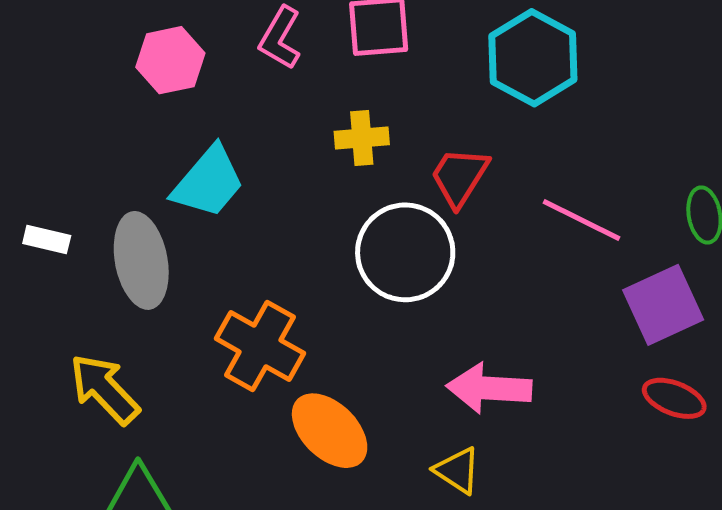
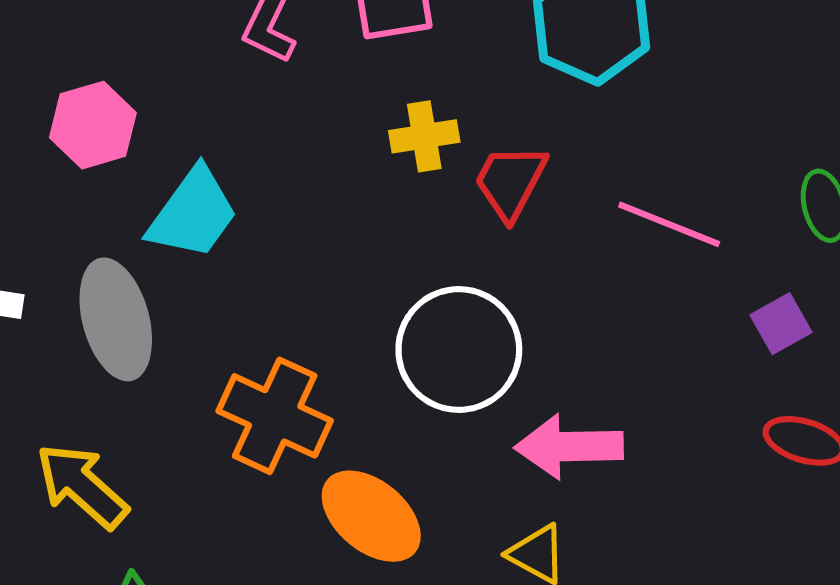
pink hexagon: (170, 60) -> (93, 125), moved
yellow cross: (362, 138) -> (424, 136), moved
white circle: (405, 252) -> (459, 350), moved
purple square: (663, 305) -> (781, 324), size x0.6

┄┄┄┄┄┄

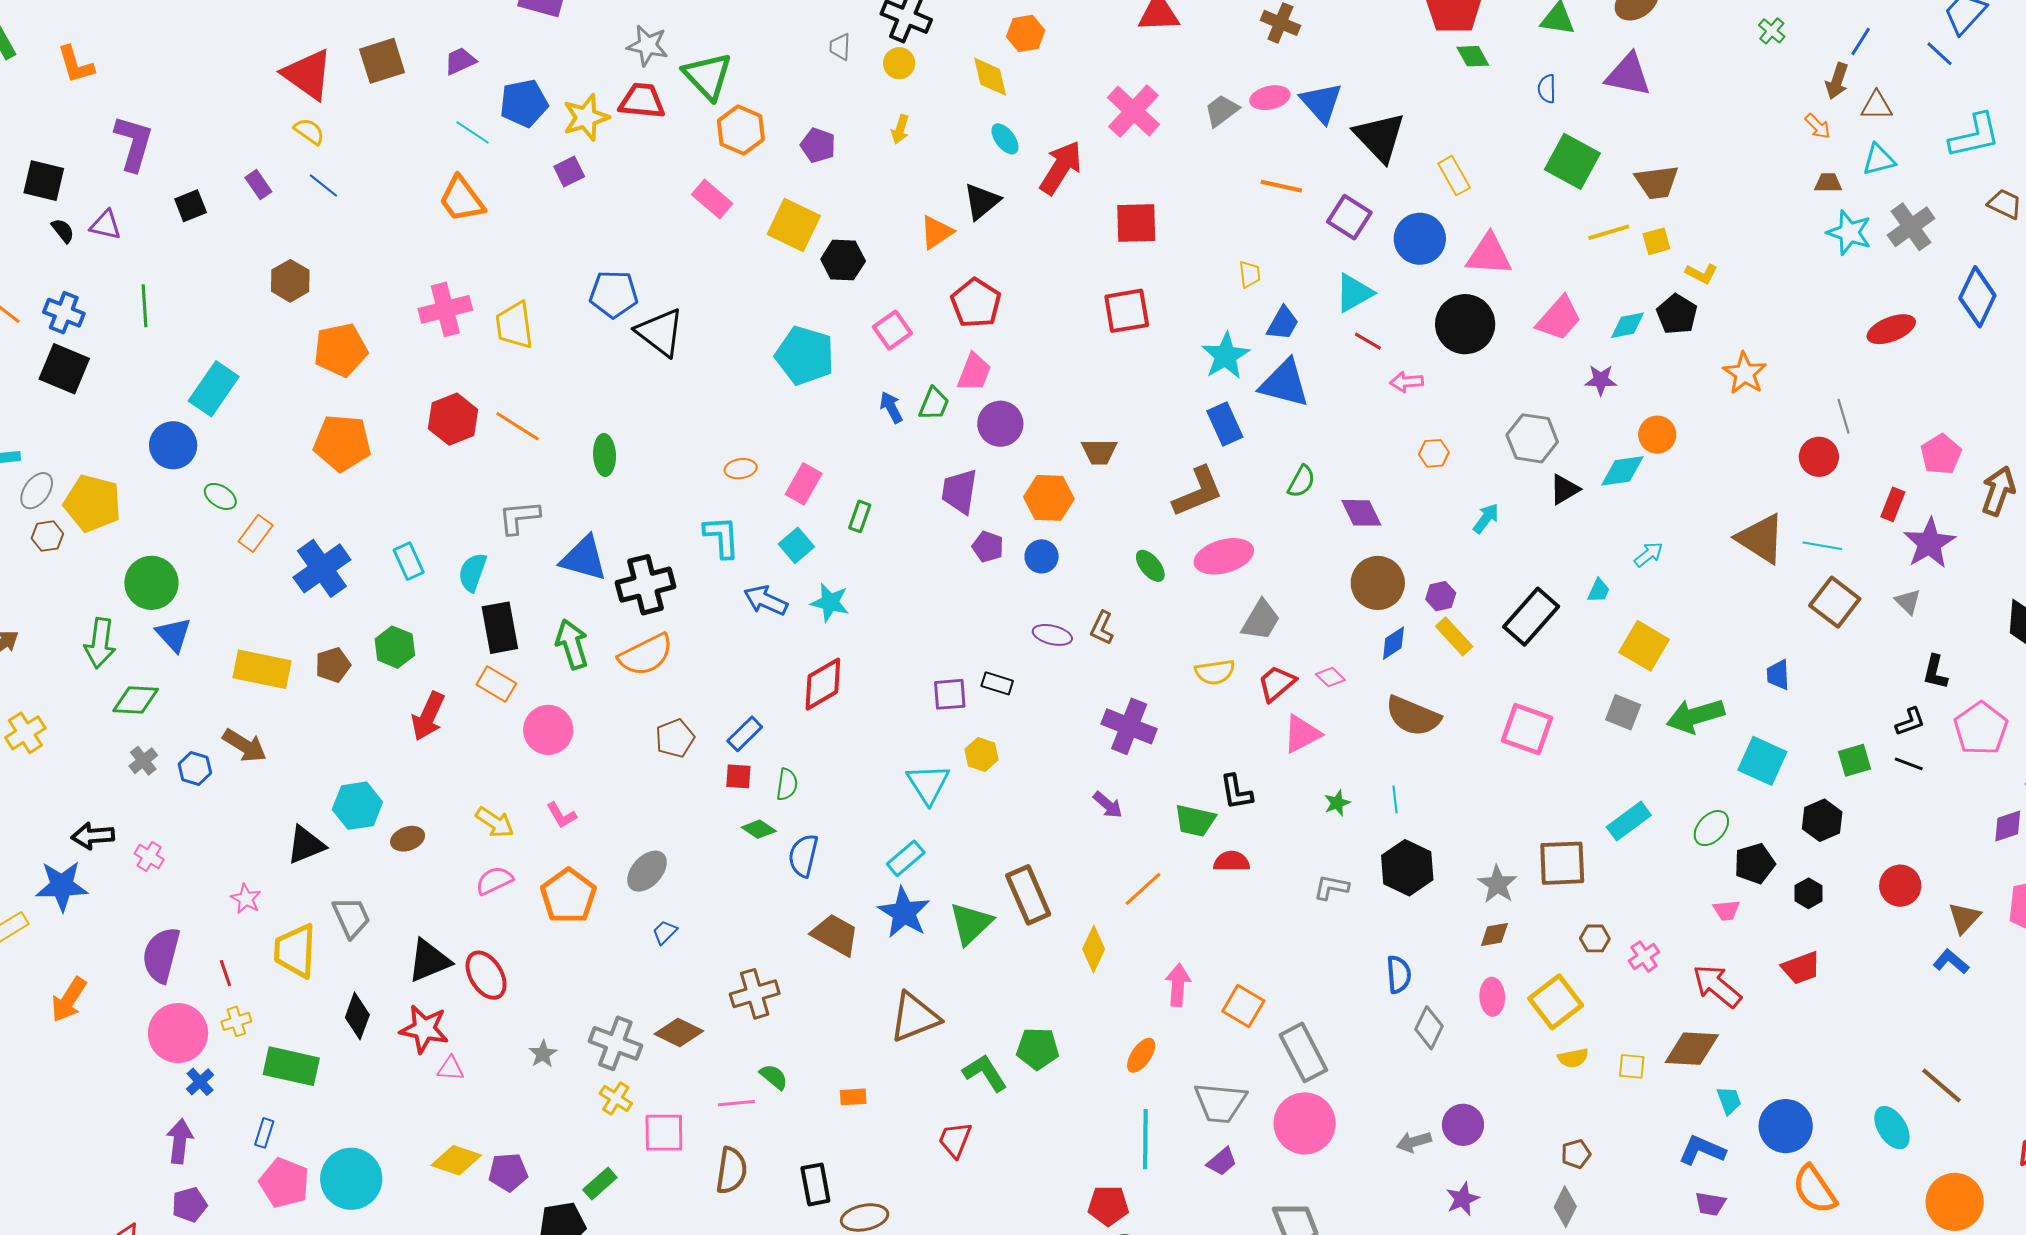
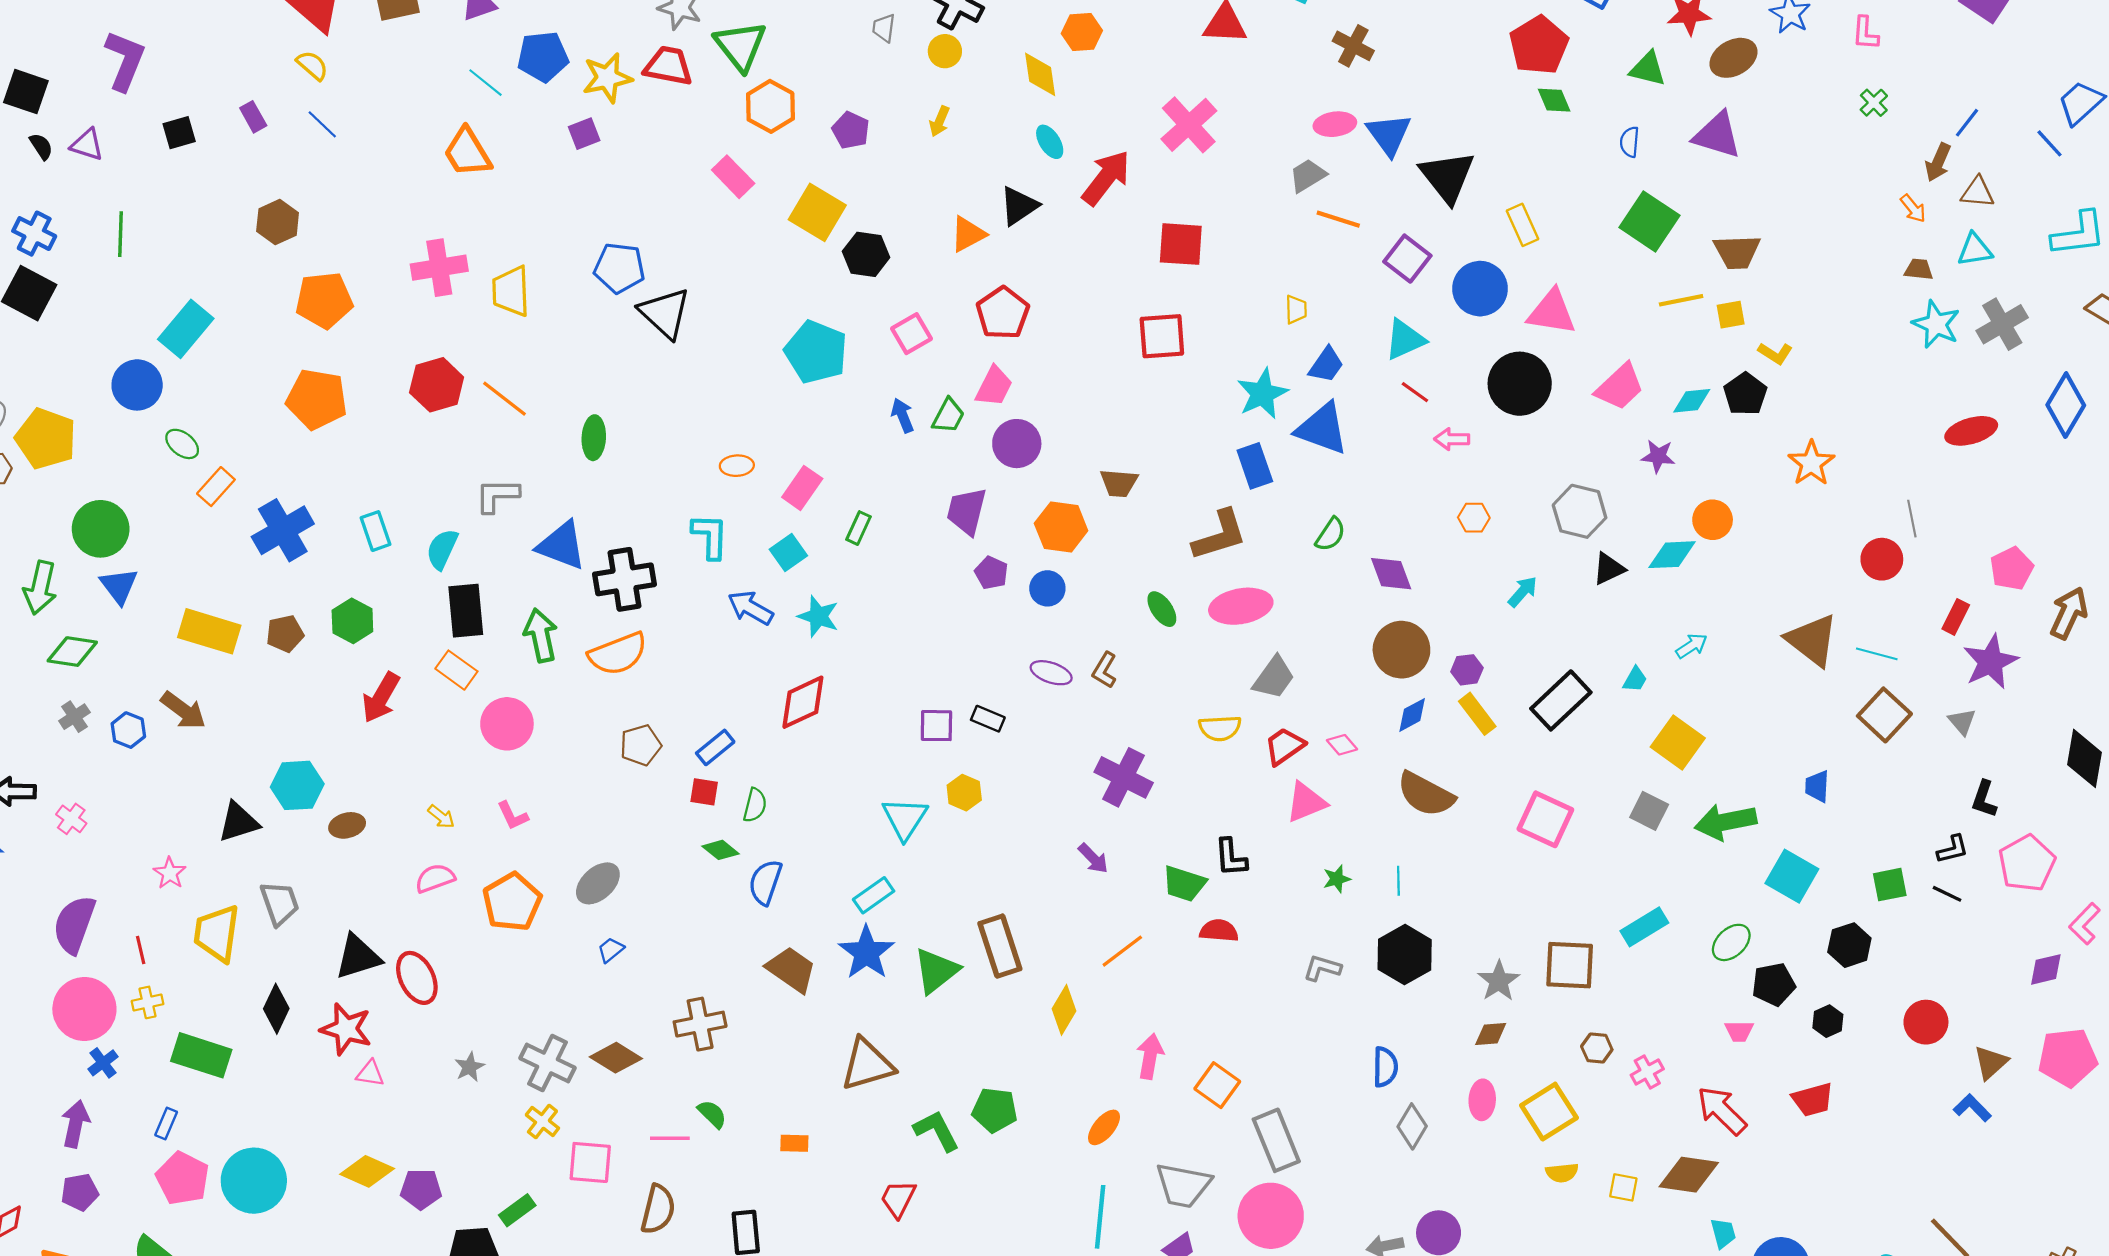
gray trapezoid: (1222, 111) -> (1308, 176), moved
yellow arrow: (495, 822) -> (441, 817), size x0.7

┄┄┄┄┄┄

-- Instructions to follow --
For this exercise, repeat exactly the lines of the data above from the one with "yellow cross: (362, 138) -> (424, 136), moved" down to the one with "purple square: (663, 305)", both end lines included.

-- Answer space --
yellow cross: (362, 138) -> (424, 136), moved
white circle: (405, 252) -> (459, 350), moved
purple square: (663, 305) -> (781, 324), size x0.6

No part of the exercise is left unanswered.